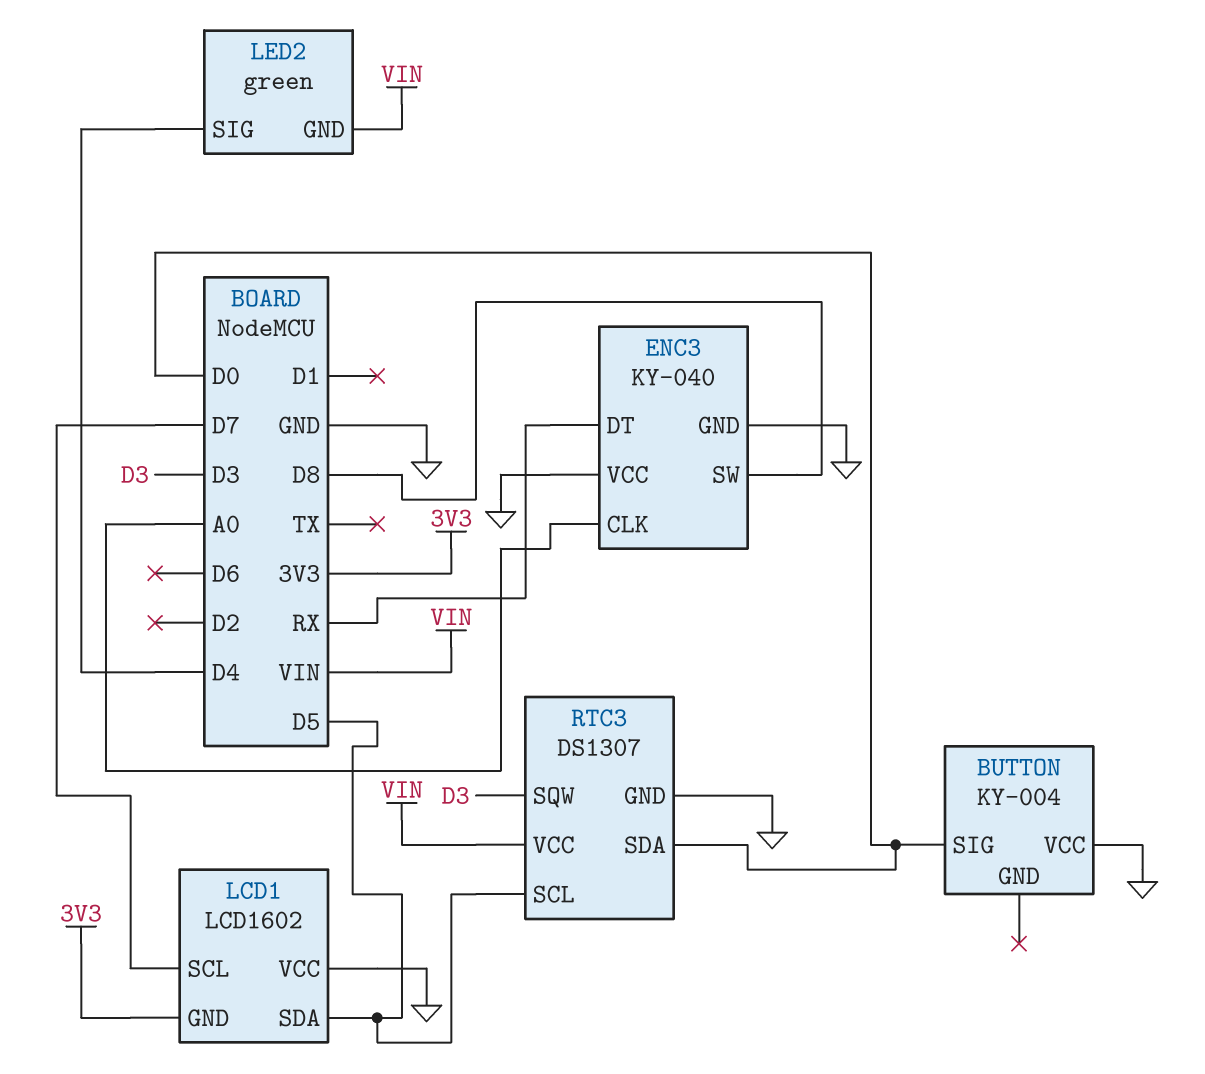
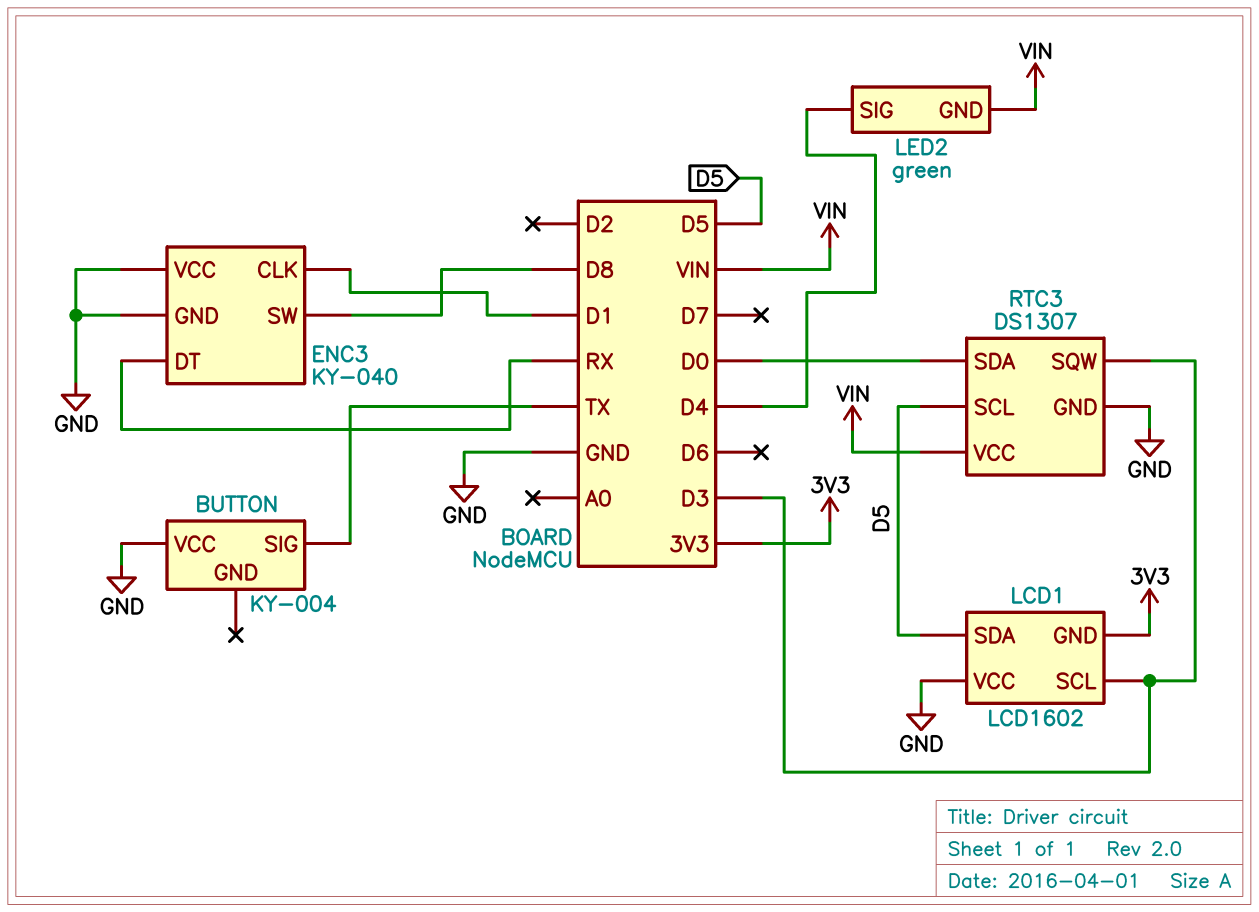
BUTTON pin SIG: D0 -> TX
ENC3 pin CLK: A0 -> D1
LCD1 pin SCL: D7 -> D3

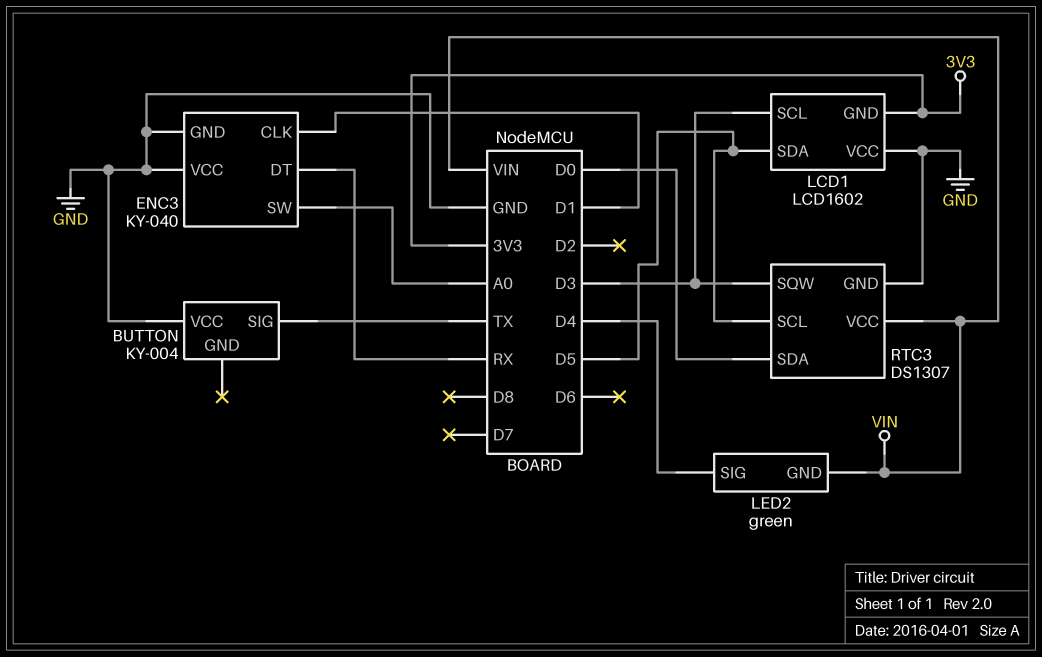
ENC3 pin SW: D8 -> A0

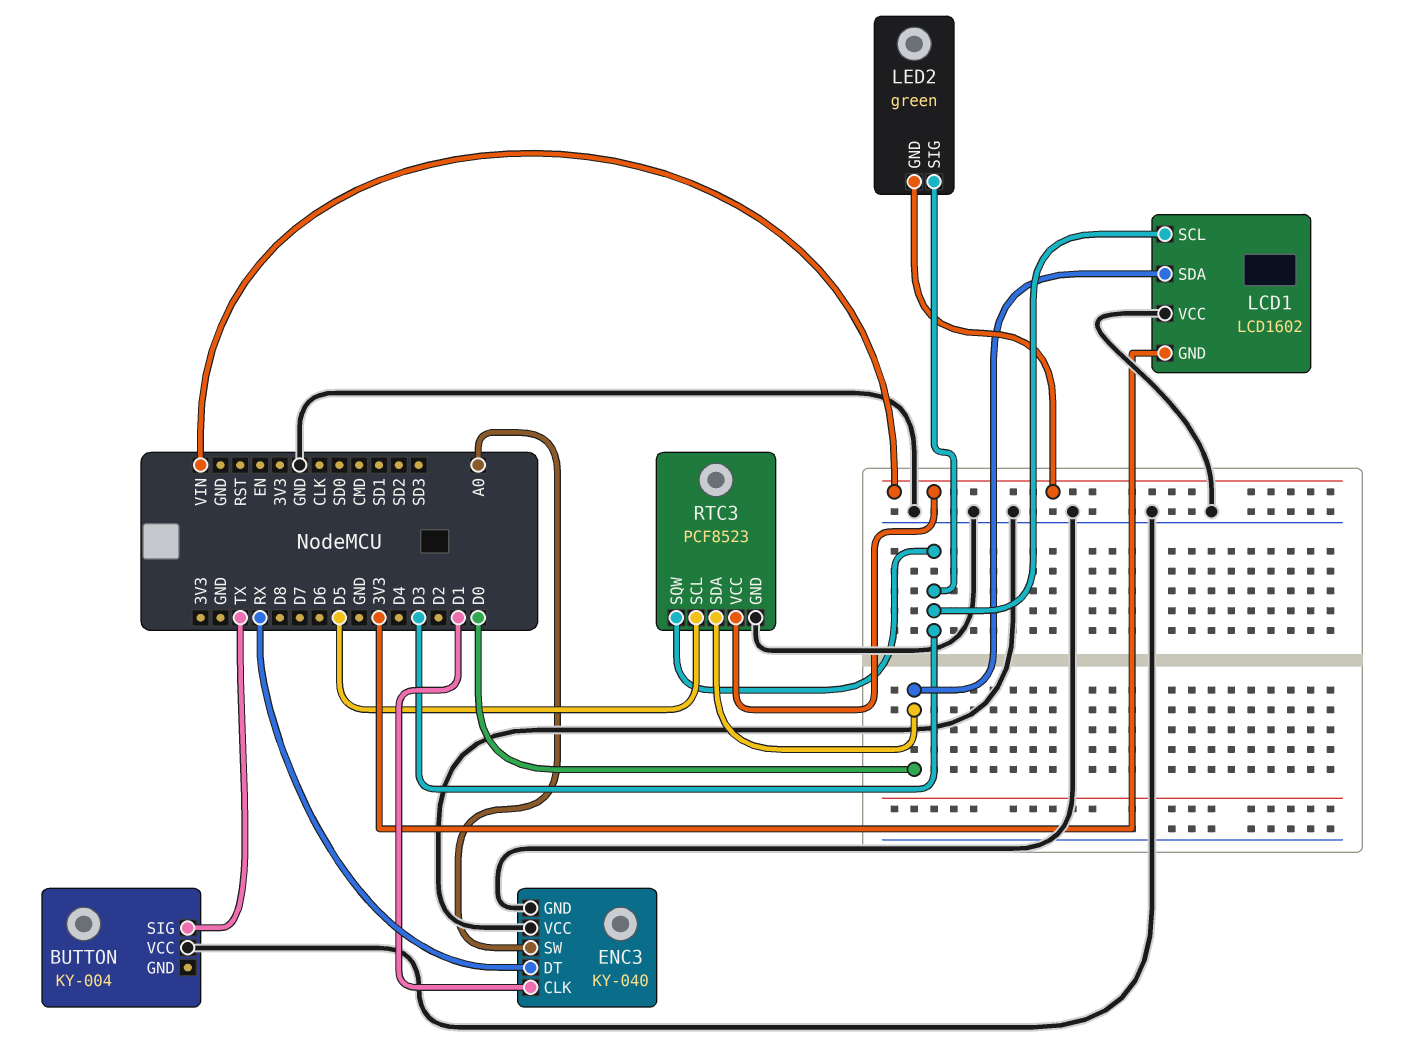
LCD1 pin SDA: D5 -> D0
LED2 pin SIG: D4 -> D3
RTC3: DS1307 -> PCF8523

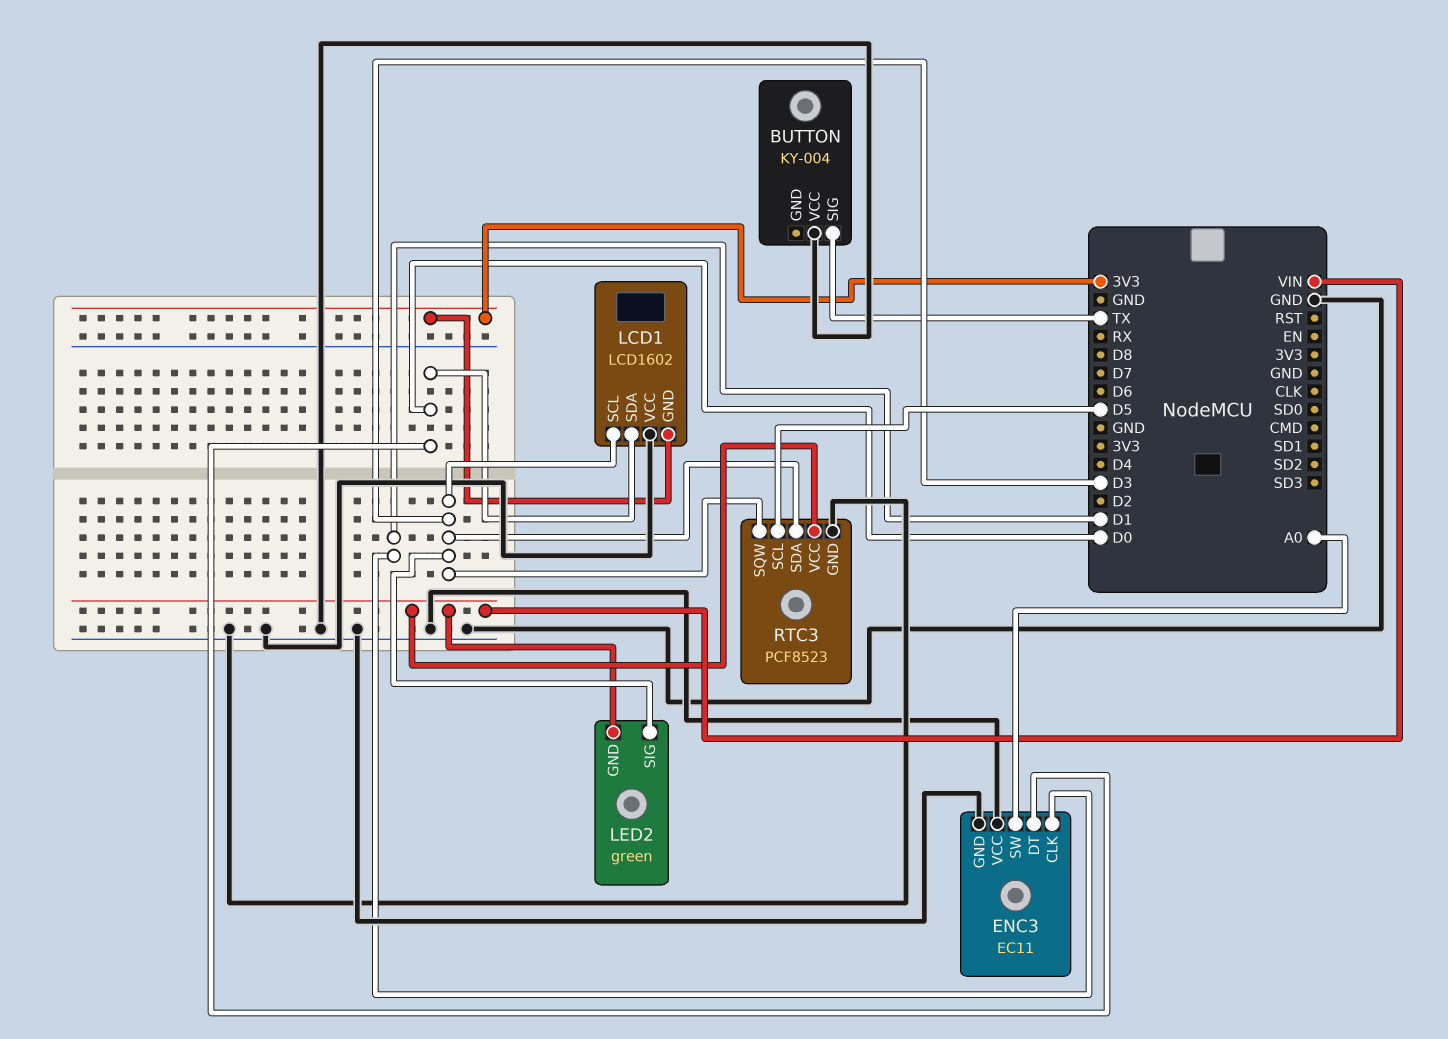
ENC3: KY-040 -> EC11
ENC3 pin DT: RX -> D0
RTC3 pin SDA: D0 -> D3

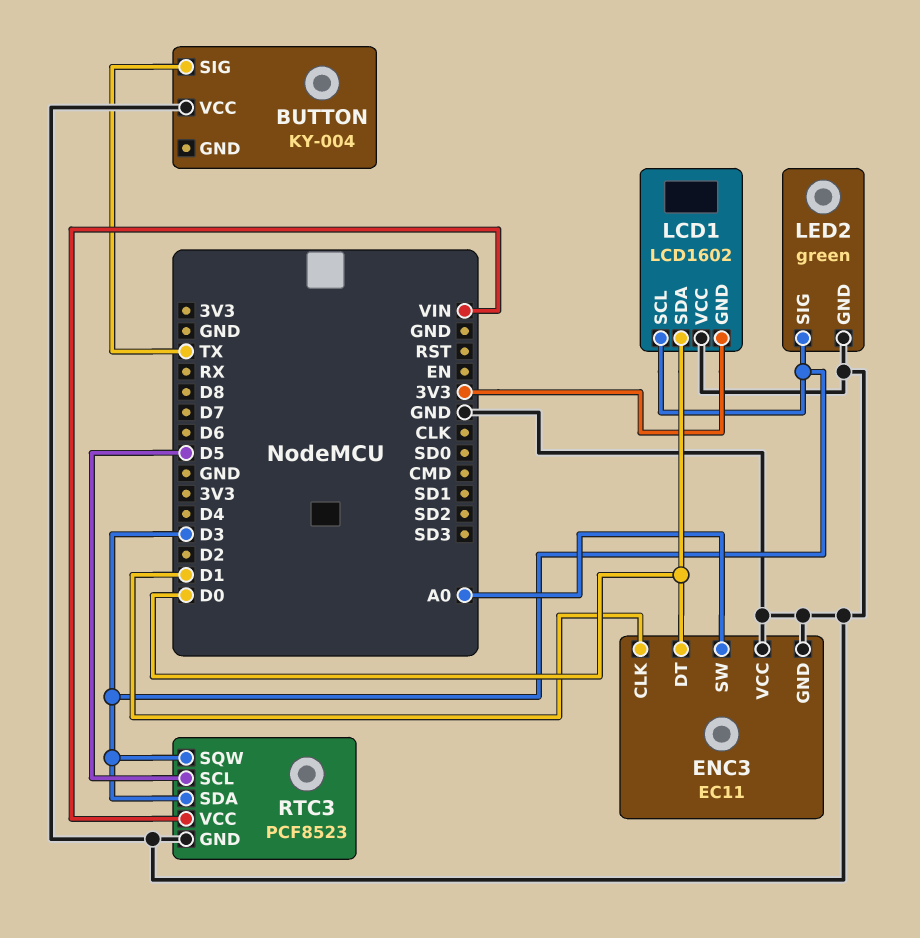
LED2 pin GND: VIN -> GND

+===+

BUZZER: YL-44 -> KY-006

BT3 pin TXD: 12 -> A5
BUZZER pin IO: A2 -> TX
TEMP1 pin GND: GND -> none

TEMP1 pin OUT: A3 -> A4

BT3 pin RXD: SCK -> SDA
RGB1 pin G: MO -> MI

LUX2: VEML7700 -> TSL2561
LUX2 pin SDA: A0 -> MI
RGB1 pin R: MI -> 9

+===+

**TASK DETAILS:**
Line for line, output the entries above from the line with "ENC3 pin DT: RX -> D0" to the line with "LED2 pin GND: VIN -> GND", both included, and nothing more. Skip pictures.

**EXERCISE SOLUTION:**
ENC3 pin DT: RX -> D0
RTC3 pin SDA: D0 -> D3

LED2 pin GND: VIN -> GND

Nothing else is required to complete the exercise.